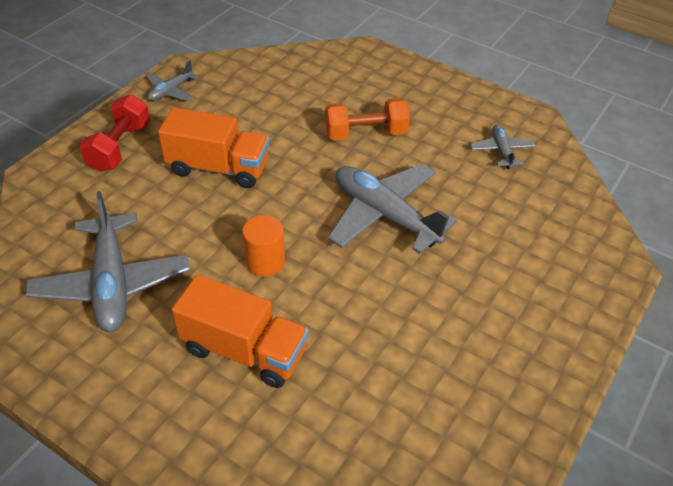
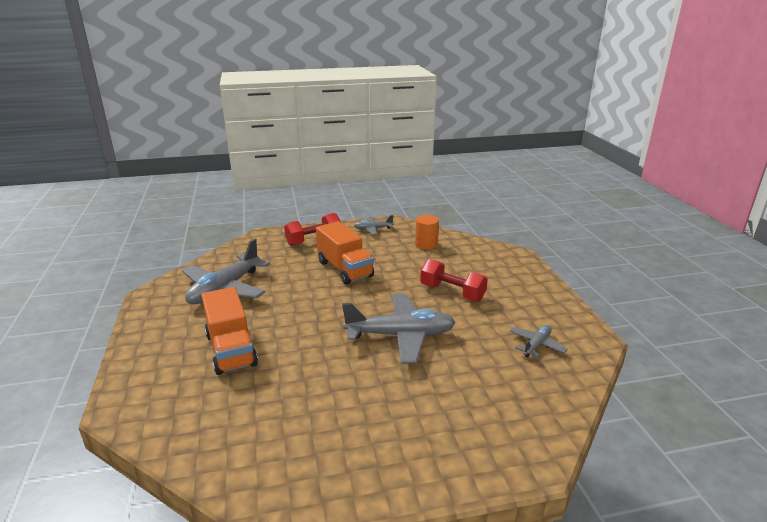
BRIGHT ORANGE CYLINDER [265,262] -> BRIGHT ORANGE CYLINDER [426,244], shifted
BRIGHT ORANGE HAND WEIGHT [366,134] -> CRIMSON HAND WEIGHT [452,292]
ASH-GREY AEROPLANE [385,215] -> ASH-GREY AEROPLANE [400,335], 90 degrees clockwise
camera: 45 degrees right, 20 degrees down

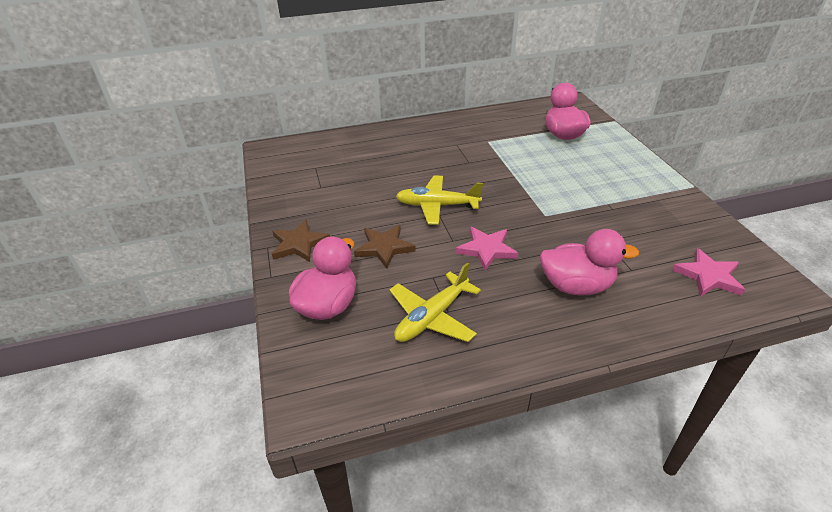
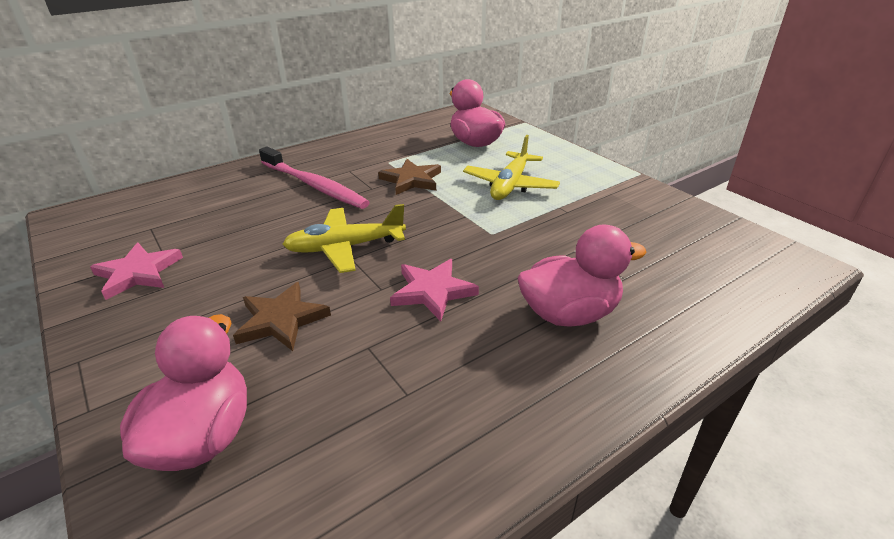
RUSSET STAR [299,244] -> RUSSET STAR [411,180], shifted
YELLOW AEROPLANE [432,317] -> YELLOW AEROPLANE [510,185], shifted
PINK STAR [708,276] -> PINK STAR [138,273], shifted
none -> PINK TOOTH BRUSH [315,186]
camera: 20 degrees left, 5 degrees down

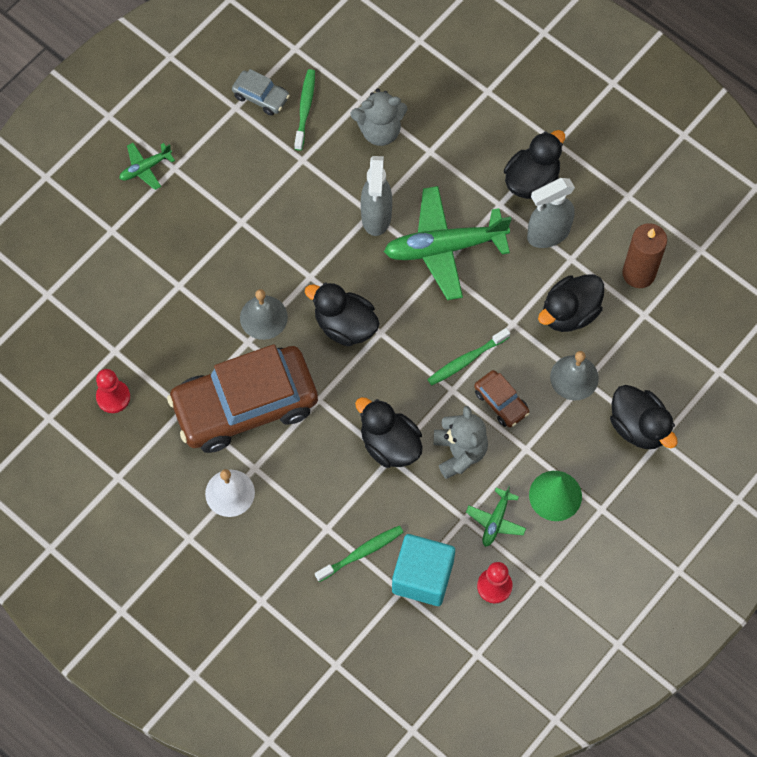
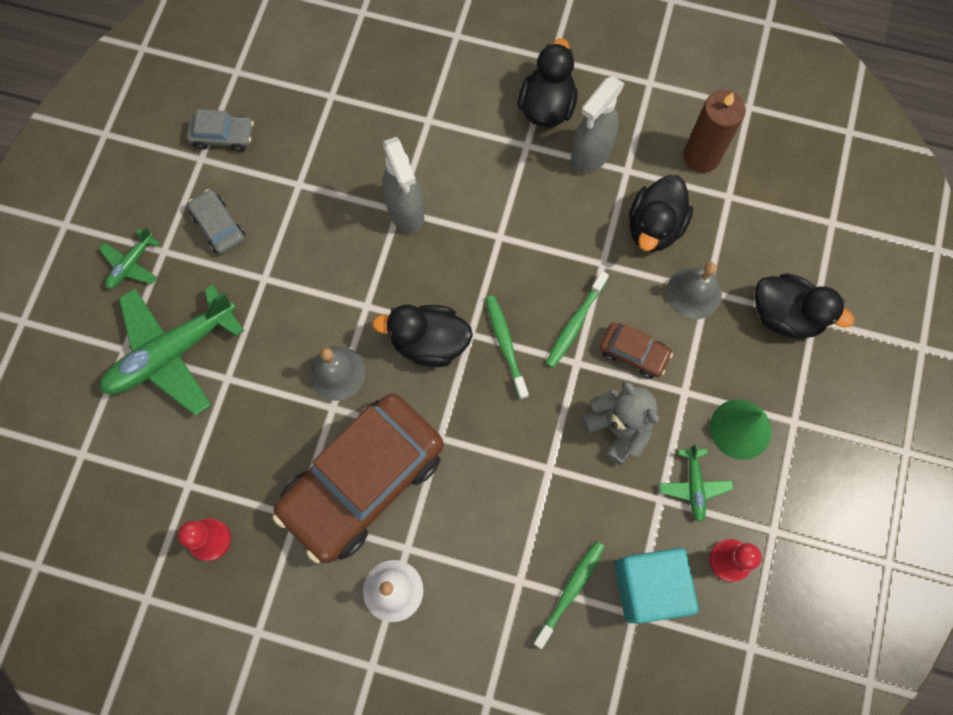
GREEN TOOTH BRUSH [305,109] -> GREEN TOOTH BRUSH [505,345], shifted
ASH-GREY TEDDY BEAR [380,130] -> none
EBONY TOY DUCK [389,444] -> none
GREEN AEROPLANE [444,247] -> GREEN AEROPLANE [171,353], shifted
none -> ASH-GREY AUTOMOBILE [218,226]
camera: 25 degrees left, 5 degrees up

Work task.
Only the pictures stay out; the rest of the entries above must be written out exactly.

Answer to this exercise.
BRIGHT ORANGE CYLINDER [265,262] -> BRIGHT ORANGE CYLINDER [426,244], shifted
BRIGHT ORANGE HAND WEIGHT [366,134] -> CRIMSON HAND WEIGHT [452,292]
ASH-GREY AEROPLANE [385,215] -> ASH-GREY AEROPLANE [400,335], 90 degrees clockwise
camera: 45 degrees right, 20 degrees down

RUSSET STAR [299,244] -> RUSSET STAR [411,180], shifted
YELLOW AEROPLANE [432,317] -> YELLOW AEROPLANE [510,185], shifted
PINK STAR [708,276] -> PINK STAR [138,273], shifted
none -> PINK TOOTH BRUSH [315,186]
camera: 20 degrees left, 5 degrees down

GREEN TOOTH BRUSH [305,109] -> GREEN TOOTH BRUSH [505,345], shifted
ASH-GREY TEDDY BEAR [380,130] -> none
EBONY TOY DUCK [389,444] -> none
GREEN AEROPLANE [444,247] -> GREEN AEROPLANE [171,353], shifted
none -> ASH-GREY AUTOMOBILE [218,226]
camera: 25 degrees left, 5 degrees up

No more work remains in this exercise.